[Opening Material to process section]
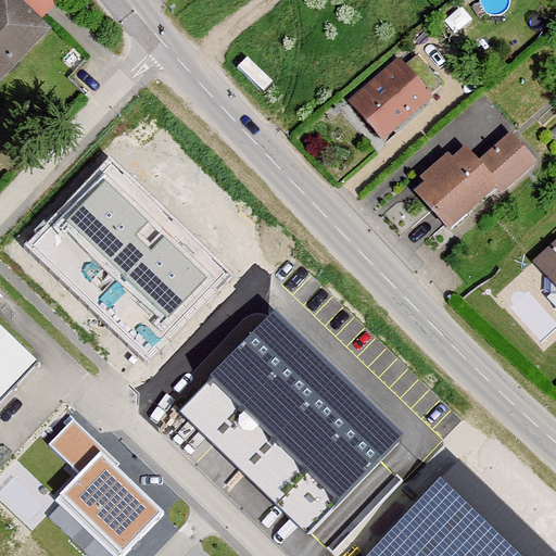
[(17,0),(0,0),(0,79),(49,32),(17,0)]
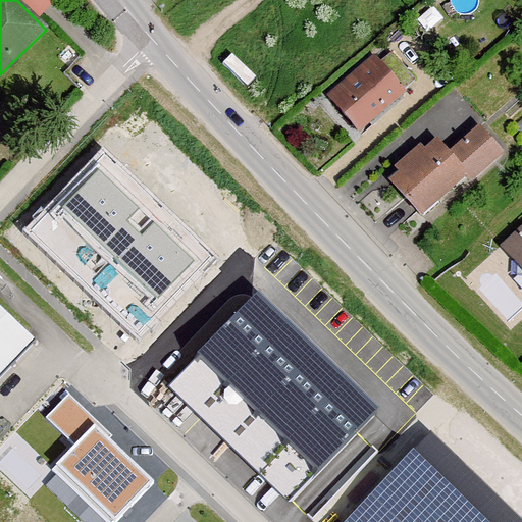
[(383,46),(325,99),(356,134),(415,80),(383,46)]
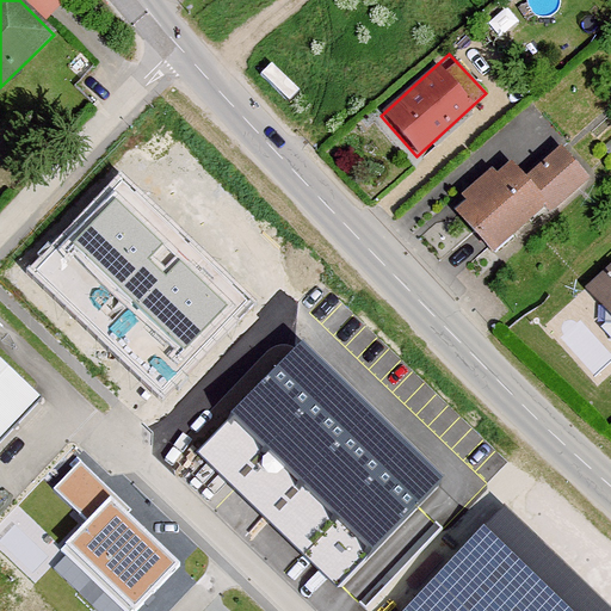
[(507,164),(454,211),(493,255),(545,210),(550,215),(587,181),(557,148),(522,179),(507,164)]
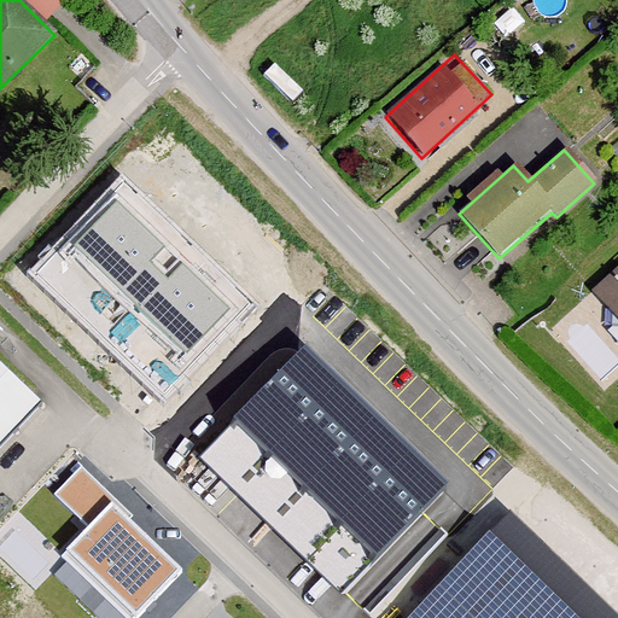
[(27,277),(162,407),(256,310),(121,180),(27,277)]
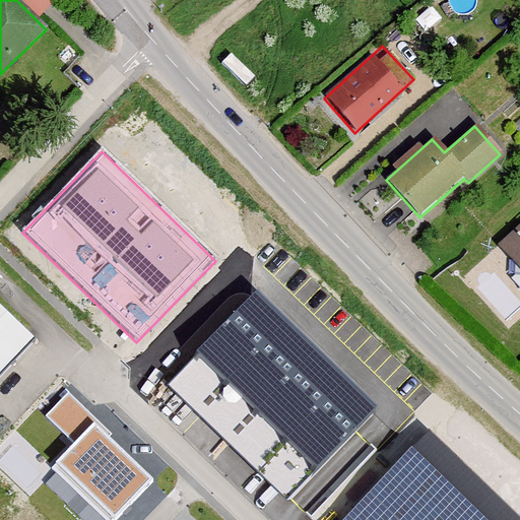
[(519,228),(500,246),(519,269),(519,228)]
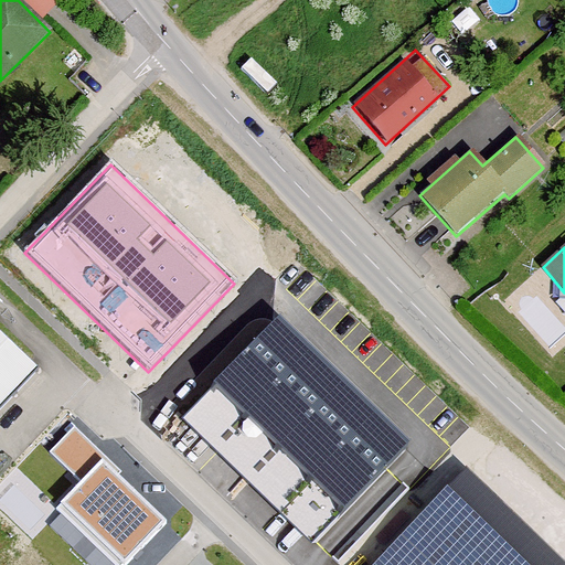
[(278,317),(182,418),(311,541),(408,440),(278,317)]
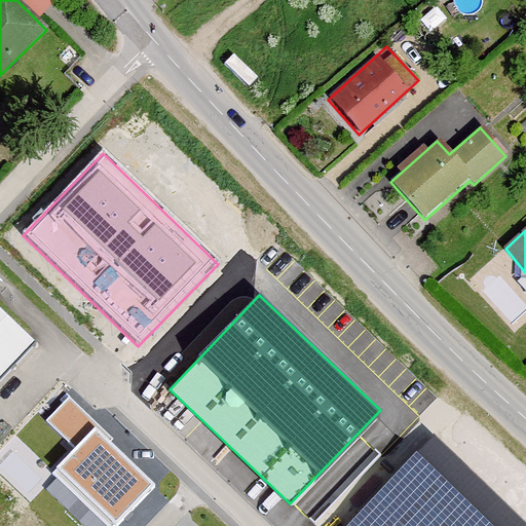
[(0,363),(24,337),(0,314),(0,363)]
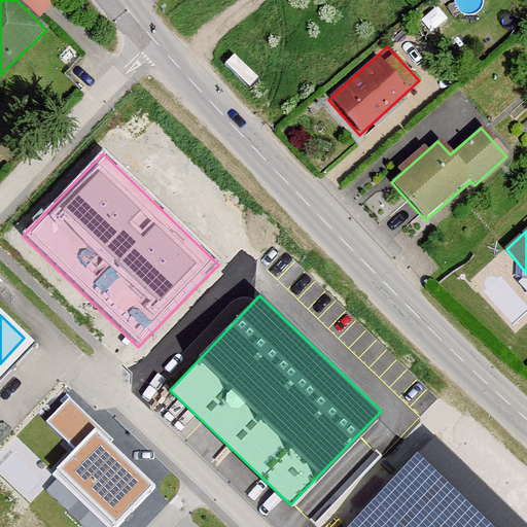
[(94,428),(56,467),(116,525),(154,486),(94,428)]
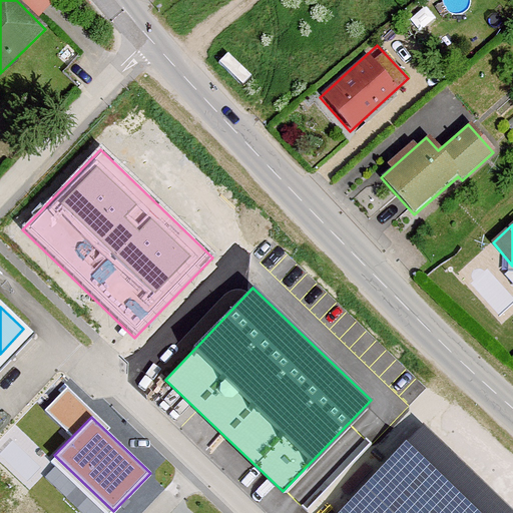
[(471,512),(407,451),(347,512),(471,512)]
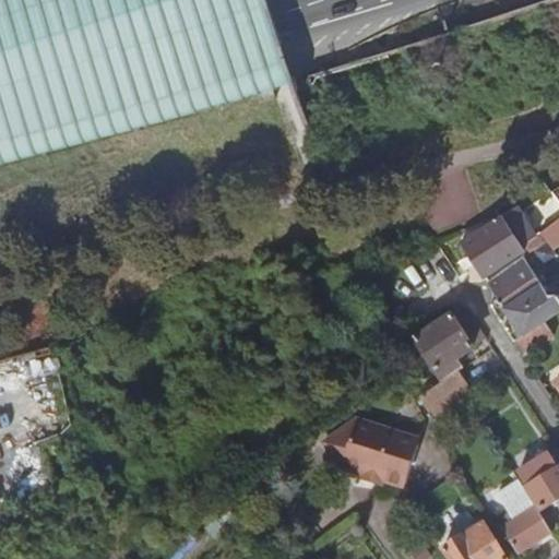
[(0,0),(0,165),(58,151),(293,85),(264,0),(0,0)]
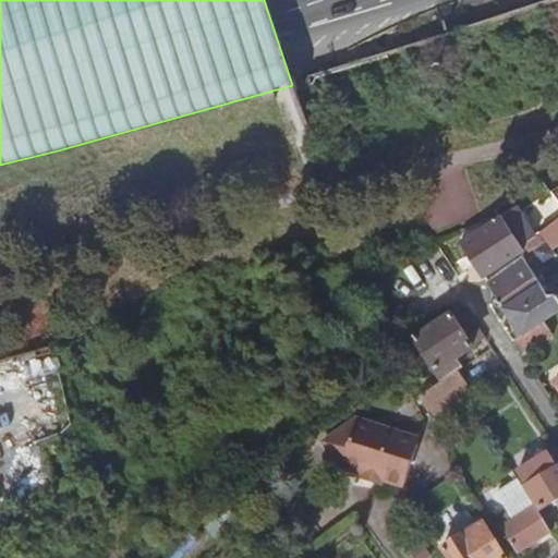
[(525,252),(502,216),(464,242),(473,255),(465,259),(470,267),(478,263),(487,276),(525,252)]
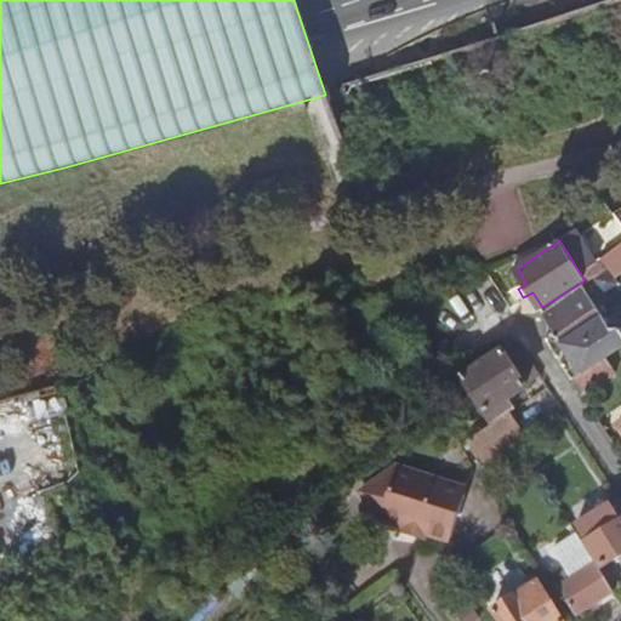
[(620,244),(603,257),(609,268),(620,260),(620,244)]
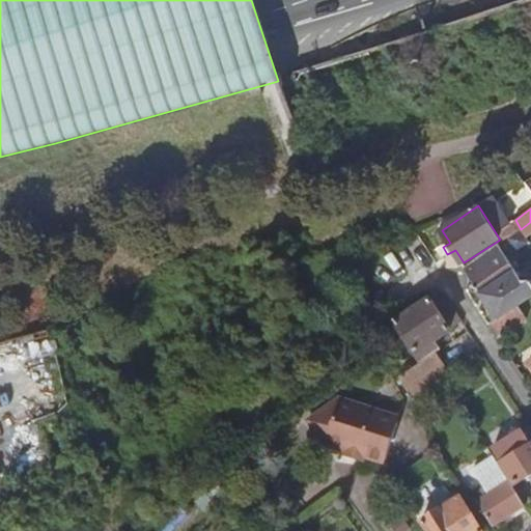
[(530,222),(521,229),(527,236),(530,233),(530,222)]
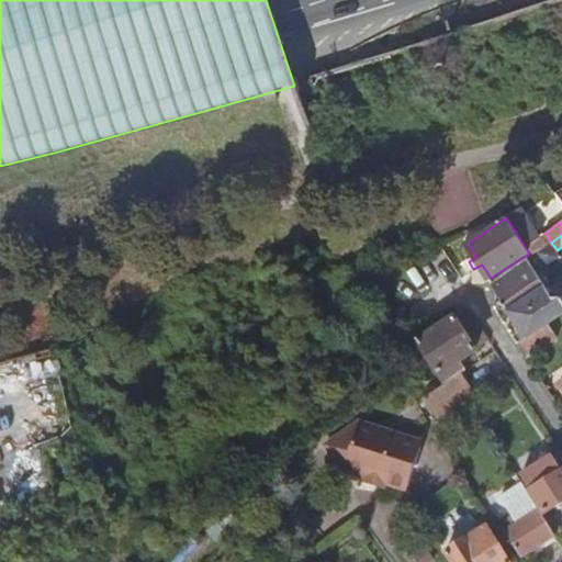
[(493,283),(529,338),(555,321),(561,316),(561,296),(555,298),(528,258),(493,283)]
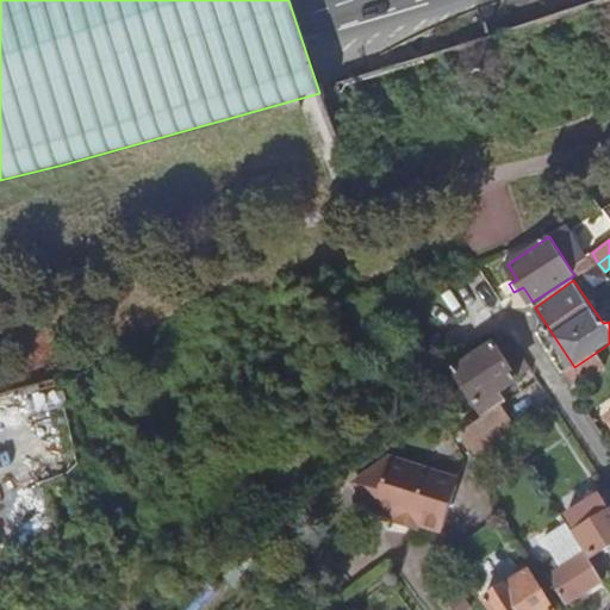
[(502,409),(509,403),(502,393),(518,383),(496,348),(503,343),(500,342),(496,337),(496,335),(474,344),(468,348),(477,360),(455,374),(485,419),(502,409)]
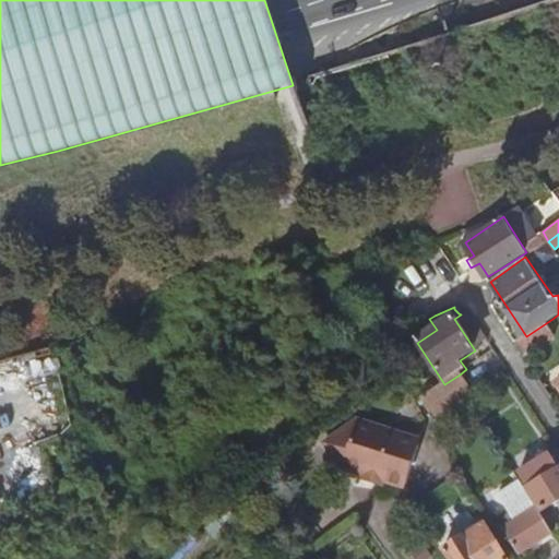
[(477,346),(490,340),(479,318),(466,323),(477,346)]
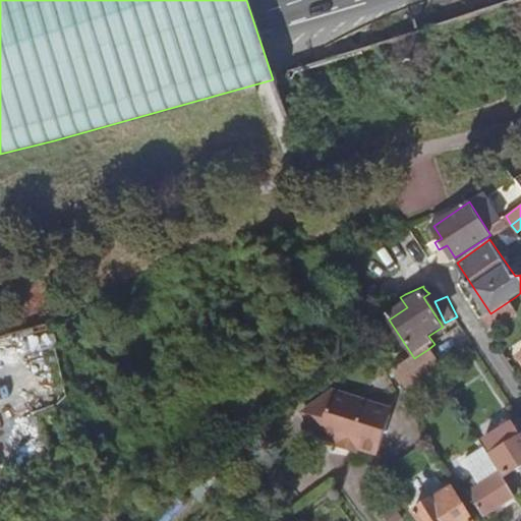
[(520,306),(515,297),(490,313),(499,326),(520,310),(520,306)]
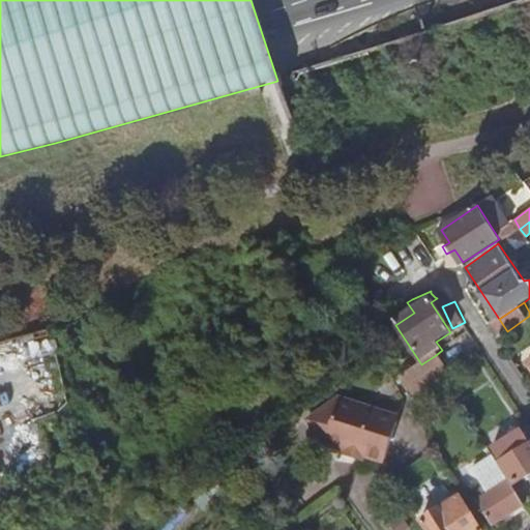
[(401,378),(404,376),(385,348),(377,353),(395,382),(401,378)]
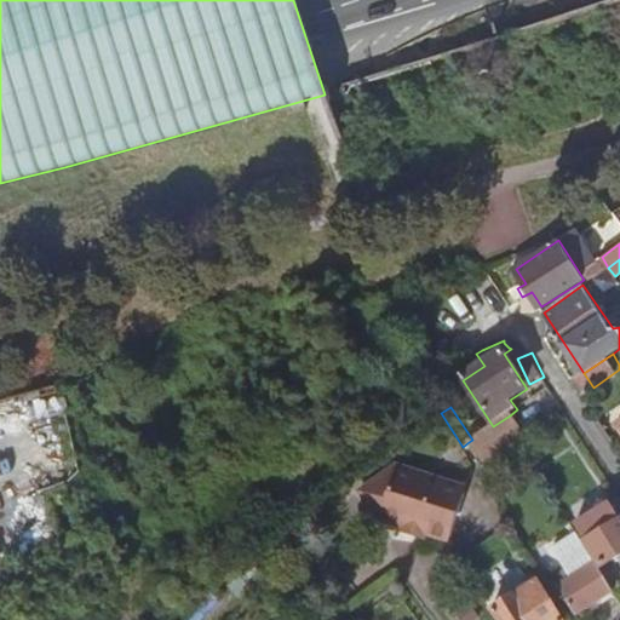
[(523,436),(510,415),(493,426),(472,440),(469,442),(482,464),(523,436)]
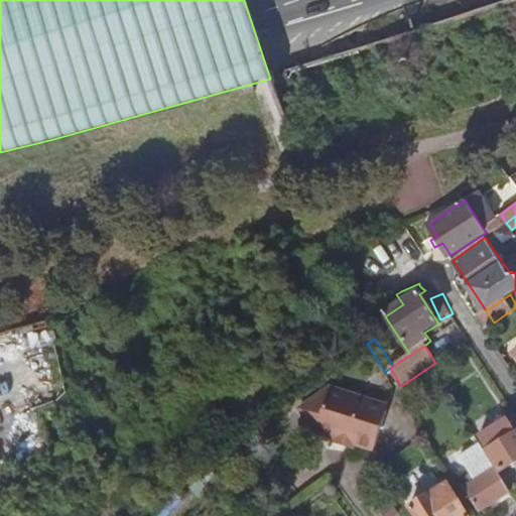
[(332,389),(303,407),(316,428),(315,432),(335,438),(354,444),(358,440),(378,447),(388,412),(369,406),(370,401),(332,389)]
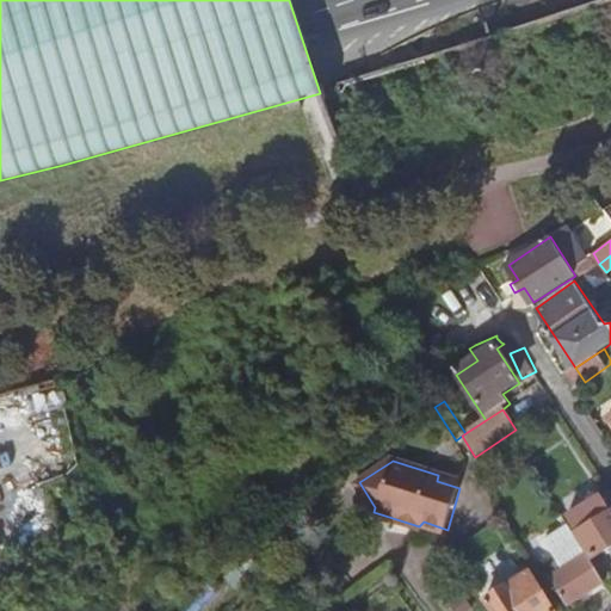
[(356,483),(374,512),(375,507),(359,482),(356,483)]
[Closing Material to process section]
Work to be completed:
Your answer must be an exact copy of the records, minus any pictures.

Written answer:
[(17,0),(0,0),(0,79),(49,32),(17,0)]
[(383,46),(325,99),(356,134),(415,80),(383,46)]
[(507,164),(454,211),(493,255),(545,210),(550,215),(587,181),(557,148),(522,179),(507,164)]
[(27,277),(162,407),(256,310),(121,180),(27,277)]
[(519,228),(500,246),(519,269),(519,228)]
[(278,317),(182,418),(311,541),(408,440),(278,317)]
[(0,363),(24,337),(0,314),(0,363)]
[(94,428),(56,467),(116,525),(154,486),(94,428)]
[(471,512),(407,451),(347,512),(471,512)]
[(0,0),(0,165),(58,151),(293,85),(264,0),(0,0)]
[(525,252),(502,216),(464,242),(473,255),(465,259),(470,267),(478,263),(487,276),(525,252)]
[(620,244),(603,257),(609,268),(620,260),(620,244)]
[(530,222),(521,229),(527,236),(530,233),(530,222)]
[(493,283),(529,338),(555,321),(561,316),(561,296),(555,298),(528,258),(493,283)]
[(502,409),(509,403),(502,393),(518,383),(496,348),(503,343),(500,342),(496,337),(496,335),(474,344),(468,348),(477,360),(455,374),(485,419),(502,409)]
[(477,346),(490,340),(479,318),(466,323),(477,346)]
[(520,306),(515,297),(490,313),(499,326),(520,310),(520,306)]
[(401,378),(404,376),(385,348),(377,353),(395,382),(401,378)]
[(523,436),(510,415),(493,426),(472,440),(469,442),(482,464),(523,436)]
[(332,389),(303,407),(316,428),(315,432),(335,438),(354,444),(358,440),(378,447),(388,412),(369,406),(370,401),(332,389)]
[(356,483),(374,512),(375,507),(359,482),(356,483)]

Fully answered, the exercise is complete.